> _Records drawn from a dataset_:
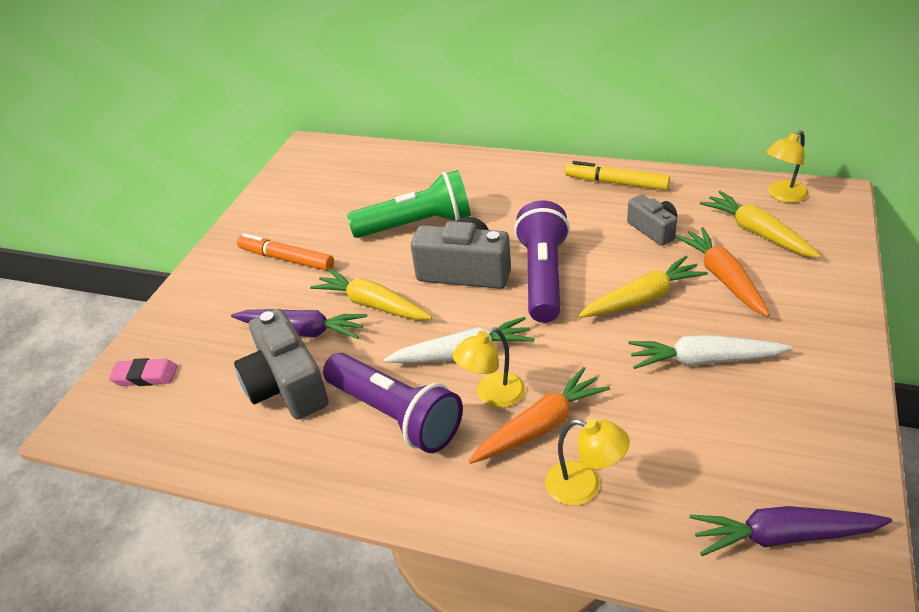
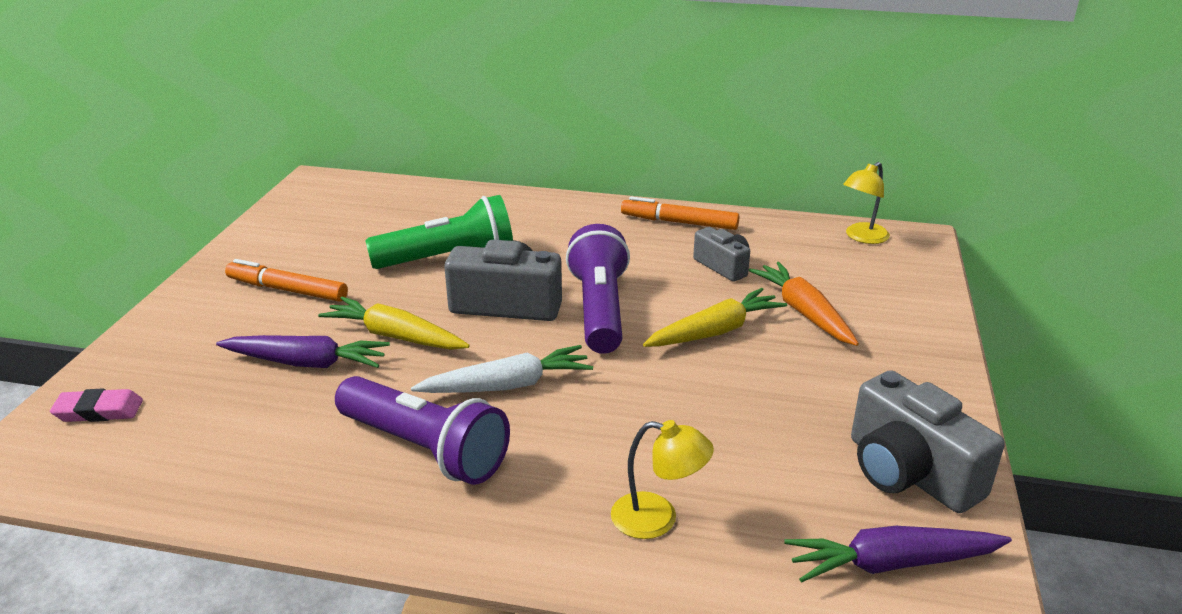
camera: 10 degrees left, 10 degrees down
(286, 385) = (286, 419): grey camera -> grey camera (909, 472)
(492, 395) = (543, 428): yellow lamp -> none
(540, 426) = (602, 458): orange carrot -> none
(616, 183) = (679, 222): yellow marker -> orange marker
(704, 360) = (788, 391): white carrot -> none
(757, 233) = (838, 271): yellow carrot -> none

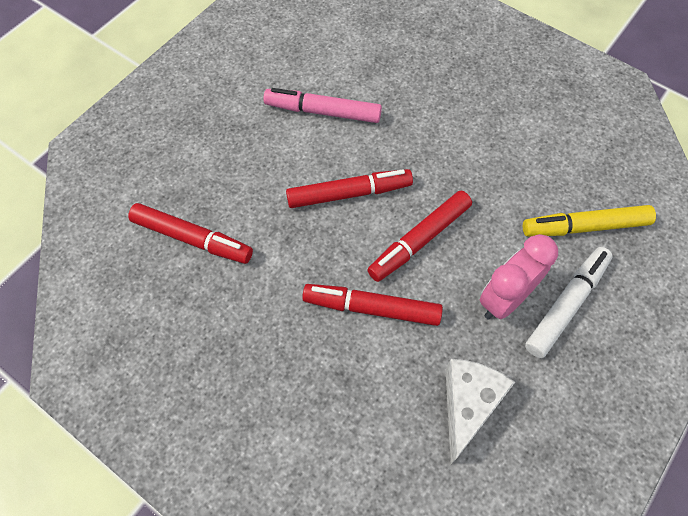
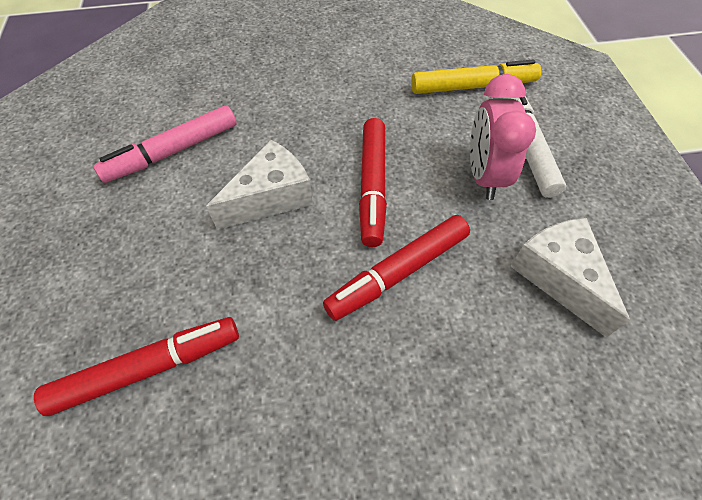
camera: 45 degrees left, 5 degrees down
(349, 193) = (271, 197): red marker -> white cheese
(585, 227) = (473, 87): yellow marker -> yellow marker turned 135 degrees counterclockwise

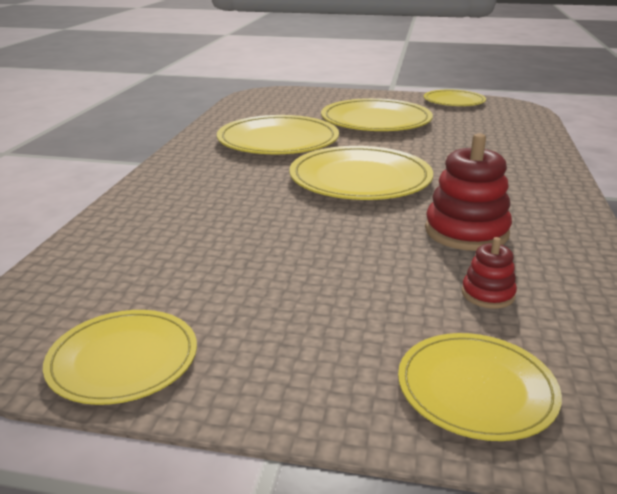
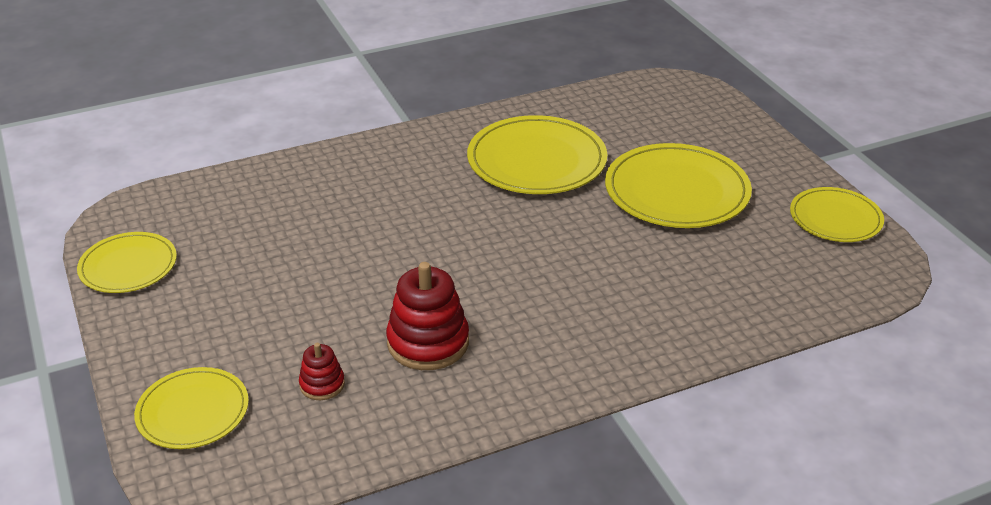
camera: 55 degrees right, 10 degrees up
(360, 179) = (489, 245): yellow plate -> none

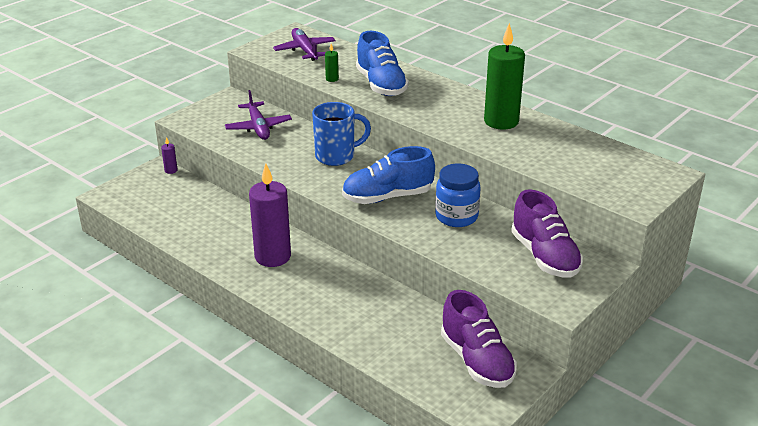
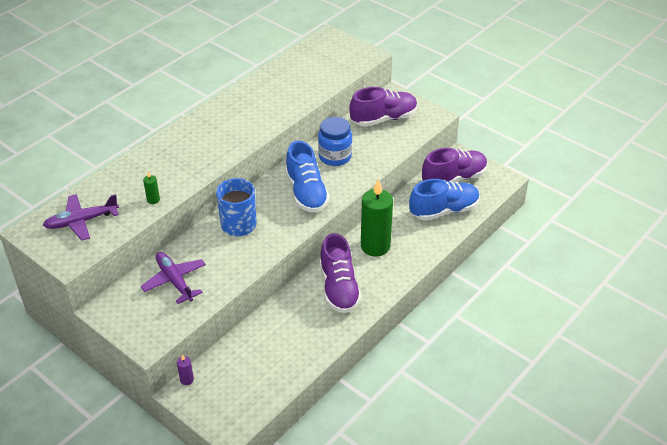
camera: 90 degrees left, 10 degrees up
(258, 127) = (175, 281): purple plane -> purple plane turned 105 degrees counterclockwise
(273, 257) = (339, 288): purple candle -> purple shoe
(381, 85) = (172, 168): blue shoe -> blue shoe (444, 210)
(501, 121) = (249, 103): green candle -> green candle (375, 246)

> _Written task_:
Repeat all of the entries above word for word and omit the pictures.

> _Task response_:
camera: 10 degrees left, 10 degrees down
(286, 385) = (286, 419): grey camera -> grey camera (909, 472)
(492, 395) = (543, 428): yellow lamp -> none
(540, 426) = (602, 458): orange carrot -> none
(616, 183) = (679, 222): yellow marker -> orange marker
(704, 360) = (788, 391): white carrot -> none
(757, 233) = (838, 271): yellow carrot -> none

camera: 45 degrees left, 5 degrees down
(349, 193) = (271, 197): red marker -> white cheese
(585, 227) = (473, 87): yellow marker -> yellow marker turned 135 degrees counterclockwise

camera: 55 degrees right, 10 degrees up
(360, 179) = (489, 245): yellow plate -> none

camera: 90 degrees left, 10 degrees up
(258, 127) = (175, 281): purple plane -> purple plane turned 105 degrees counterclockwise
(273, 257) = (339, 288): purple candle -> purple shoe
(381, 85) = (172, 168): blue shoe -> blue shoe (444, 210)
(501, 121) = (249, 103): green candle -> green candle (375, 246)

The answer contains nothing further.